=== DATASET RECORDS ===

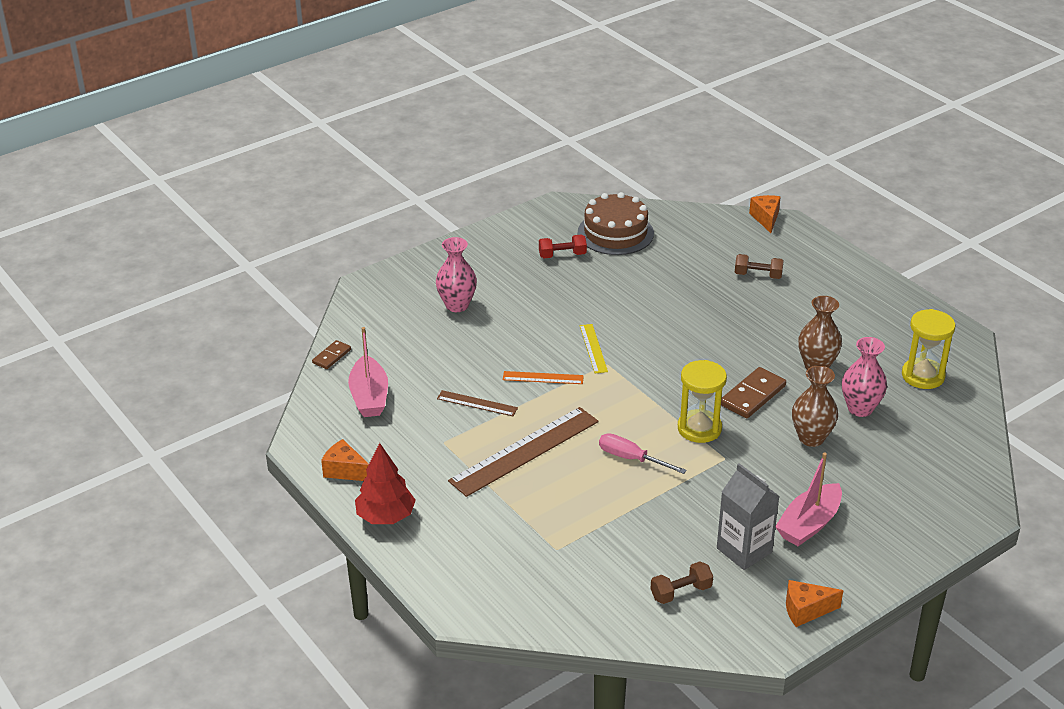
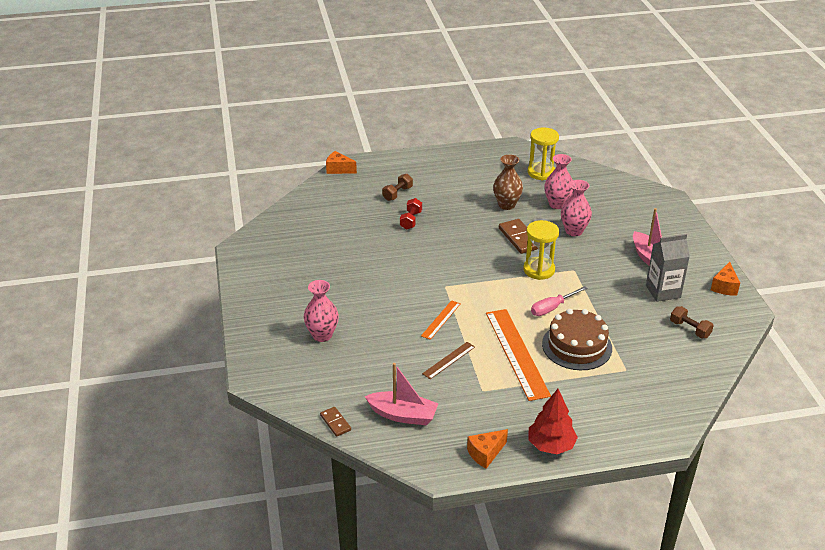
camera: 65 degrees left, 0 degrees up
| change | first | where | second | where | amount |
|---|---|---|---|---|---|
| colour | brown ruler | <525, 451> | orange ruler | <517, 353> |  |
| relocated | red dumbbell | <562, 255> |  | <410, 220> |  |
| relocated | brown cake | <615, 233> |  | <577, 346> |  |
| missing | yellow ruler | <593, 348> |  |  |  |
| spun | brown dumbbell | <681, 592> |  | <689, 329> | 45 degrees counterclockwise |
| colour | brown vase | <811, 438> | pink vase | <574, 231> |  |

===

● WHAT YOU ARE ASKED TO DO
All lines from the one containing "relocated | red" through the last line of the data, both included, are to be retyped exactly, and no other line belongs in the answer.

● ANSWER TO THE EXERCISE
| relocated | red dumbbell | <562, 255> |  | <410, 220> |  |
| relocated | brown cake | <615, 233> |  | <577, 346> |  |
| missing | yellow ruler | <593, 348> |  |  |  |
| spun | brown dumbbell | <681, 592> |  | <689, 329> | 45 degrees counterclockwise |
| colour | brown vase | <811, 438> | pink vase | <574, 231> |  |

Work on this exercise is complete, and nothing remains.